Starting with the line that contains "(201, 161) = (82, 219): none -> pink heart" and ending with the final line of the data below, print those lines exactly and nothing else.

▶ [DATA EXCERPT]
____
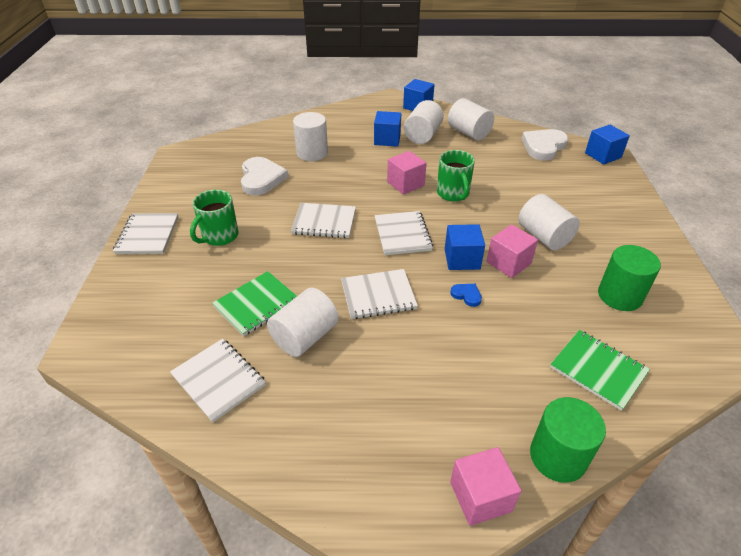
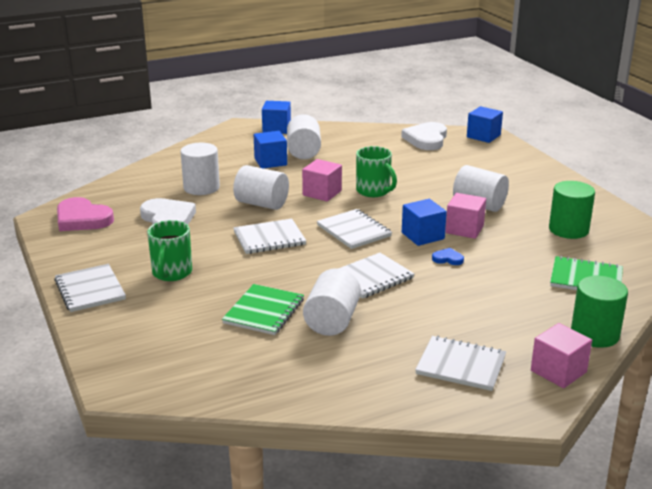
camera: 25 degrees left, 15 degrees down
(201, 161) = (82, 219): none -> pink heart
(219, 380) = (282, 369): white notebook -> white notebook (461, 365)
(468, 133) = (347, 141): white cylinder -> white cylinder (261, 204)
____
▶ [TASK RESPONSE]
(201, 161) = (82, 219): none -> pink heart
(219, 380) = (282, 369): white notebook -> white notebook (461, 365)
(468, 133) = (347, 141): white cylinder -> white cylinder (261, 204)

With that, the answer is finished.